▸ **Stated task**: Reproduce the listing below, word for word, from its first line through the line containing "at (311, 194).", both ends included.

---------- Given data

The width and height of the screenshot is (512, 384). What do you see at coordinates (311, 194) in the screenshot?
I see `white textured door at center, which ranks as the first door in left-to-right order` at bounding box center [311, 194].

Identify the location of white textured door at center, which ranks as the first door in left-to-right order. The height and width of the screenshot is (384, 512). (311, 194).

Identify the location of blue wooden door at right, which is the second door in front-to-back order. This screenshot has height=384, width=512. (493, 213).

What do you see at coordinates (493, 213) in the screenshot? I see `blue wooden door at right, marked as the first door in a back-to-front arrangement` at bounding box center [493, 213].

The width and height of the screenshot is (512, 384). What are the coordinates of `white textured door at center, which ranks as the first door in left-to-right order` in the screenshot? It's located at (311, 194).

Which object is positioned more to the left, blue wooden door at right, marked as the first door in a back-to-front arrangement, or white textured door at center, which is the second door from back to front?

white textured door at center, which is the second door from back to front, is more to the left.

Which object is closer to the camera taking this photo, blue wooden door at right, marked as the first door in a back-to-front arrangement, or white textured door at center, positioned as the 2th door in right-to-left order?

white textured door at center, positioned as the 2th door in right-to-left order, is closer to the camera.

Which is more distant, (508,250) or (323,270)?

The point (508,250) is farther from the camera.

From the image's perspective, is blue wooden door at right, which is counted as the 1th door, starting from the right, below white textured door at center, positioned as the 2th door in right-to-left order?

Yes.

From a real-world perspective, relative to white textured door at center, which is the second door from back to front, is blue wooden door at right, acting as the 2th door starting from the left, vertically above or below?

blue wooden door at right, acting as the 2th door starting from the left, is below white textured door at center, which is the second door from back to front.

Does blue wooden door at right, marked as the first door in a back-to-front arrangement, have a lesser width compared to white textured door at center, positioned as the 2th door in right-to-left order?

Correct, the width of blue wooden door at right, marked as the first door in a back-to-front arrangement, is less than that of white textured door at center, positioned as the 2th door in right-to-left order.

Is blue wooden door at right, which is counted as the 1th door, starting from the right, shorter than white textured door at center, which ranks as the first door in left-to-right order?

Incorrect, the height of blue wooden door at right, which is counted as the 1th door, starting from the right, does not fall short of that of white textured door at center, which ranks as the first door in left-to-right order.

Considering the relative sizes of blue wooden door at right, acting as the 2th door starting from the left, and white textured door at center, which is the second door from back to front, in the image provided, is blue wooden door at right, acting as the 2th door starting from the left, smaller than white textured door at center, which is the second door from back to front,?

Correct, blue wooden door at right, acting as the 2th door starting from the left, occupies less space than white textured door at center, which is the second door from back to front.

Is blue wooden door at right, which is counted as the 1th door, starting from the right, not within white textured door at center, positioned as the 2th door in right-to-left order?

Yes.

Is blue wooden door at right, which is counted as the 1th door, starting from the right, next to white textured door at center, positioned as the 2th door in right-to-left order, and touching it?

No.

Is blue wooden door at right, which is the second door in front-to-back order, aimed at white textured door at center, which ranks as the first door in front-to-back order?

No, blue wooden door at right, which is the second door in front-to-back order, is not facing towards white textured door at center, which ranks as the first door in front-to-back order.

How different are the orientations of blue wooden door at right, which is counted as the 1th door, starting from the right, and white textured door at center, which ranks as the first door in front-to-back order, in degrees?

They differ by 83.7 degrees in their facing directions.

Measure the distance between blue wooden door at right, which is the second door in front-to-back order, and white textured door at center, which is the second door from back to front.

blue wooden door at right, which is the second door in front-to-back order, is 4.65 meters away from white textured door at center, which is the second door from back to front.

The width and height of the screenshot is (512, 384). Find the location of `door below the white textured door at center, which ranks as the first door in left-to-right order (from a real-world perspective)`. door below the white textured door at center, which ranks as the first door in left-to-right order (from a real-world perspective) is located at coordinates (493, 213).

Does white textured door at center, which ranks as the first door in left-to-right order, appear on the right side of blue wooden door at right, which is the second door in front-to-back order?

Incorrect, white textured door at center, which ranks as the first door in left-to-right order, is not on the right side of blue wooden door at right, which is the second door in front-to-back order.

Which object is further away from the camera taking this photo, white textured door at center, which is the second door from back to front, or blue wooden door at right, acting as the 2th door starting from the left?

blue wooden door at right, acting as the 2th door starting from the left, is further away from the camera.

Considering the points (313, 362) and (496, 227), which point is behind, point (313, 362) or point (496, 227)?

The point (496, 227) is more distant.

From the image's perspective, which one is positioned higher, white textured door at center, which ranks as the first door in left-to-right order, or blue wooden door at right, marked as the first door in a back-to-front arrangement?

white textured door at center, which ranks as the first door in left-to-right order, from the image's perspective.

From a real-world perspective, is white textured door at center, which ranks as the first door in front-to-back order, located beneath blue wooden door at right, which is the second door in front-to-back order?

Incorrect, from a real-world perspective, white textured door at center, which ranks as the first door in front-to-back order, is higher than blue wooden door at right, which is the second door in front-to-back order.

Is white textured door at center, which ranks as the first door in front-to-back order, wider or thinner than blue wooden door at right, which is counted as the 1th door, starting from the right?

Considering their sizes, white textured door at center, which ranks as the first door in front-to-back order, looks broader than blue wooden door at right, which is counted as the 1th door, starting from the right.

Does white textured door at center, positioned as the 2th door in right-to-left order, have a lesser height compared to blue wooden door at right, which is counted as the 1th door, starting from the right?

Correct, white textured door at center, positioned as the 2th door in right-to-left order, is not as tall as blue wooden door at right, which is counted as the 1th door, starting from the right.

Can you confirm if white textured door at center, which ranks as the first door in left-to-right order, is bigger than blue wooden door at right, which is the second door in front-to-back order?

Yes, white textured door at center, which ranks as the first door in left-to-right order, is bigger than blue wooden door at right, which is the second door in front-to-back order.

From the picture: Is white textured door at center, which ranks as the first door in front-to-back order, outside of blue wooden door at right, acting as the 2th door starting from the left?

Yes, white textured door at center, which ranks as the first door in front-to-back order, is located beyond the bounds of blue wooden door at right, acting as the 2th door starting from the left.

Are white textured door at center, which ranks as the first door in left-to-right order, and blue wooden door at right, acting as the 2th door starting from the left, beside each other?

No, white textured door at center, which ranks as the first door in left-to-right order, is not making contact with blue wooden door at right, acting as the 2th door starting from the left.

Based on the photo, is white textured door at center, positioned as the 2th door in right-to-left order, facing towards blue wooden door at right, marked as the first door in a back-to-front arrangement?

--------------------

▸ **Reply**:
The width and height of the screenshot is (512, 384). What do you see at coordinates (311, 194) in the screenshot?
I see `white textured door at center, which ranks as the first door in left-to-right order` at bounding box center [311, 194].

Identify the location of white textured door at center, which ranks as the first door in left-to-right order. The height and width of the screenshot is (384, 512). (311, 194).

Identify the location of blue wooden door at right, which is the second door in front-to-back order. This screenshot has height=384, width=512. (493, 213).

What do you see at coordinates (493, 213) in the screenshot? I see `blue wooden door at right, marked as the first door in a back-to-front arrangement` at bounding box center [493, 213].

The width and height of the screenshot is (512, 384). What are the coordinates of `white textured door at center, which ranks as the first door in left-to-right order` in the screenshot? It's located at (311, 194).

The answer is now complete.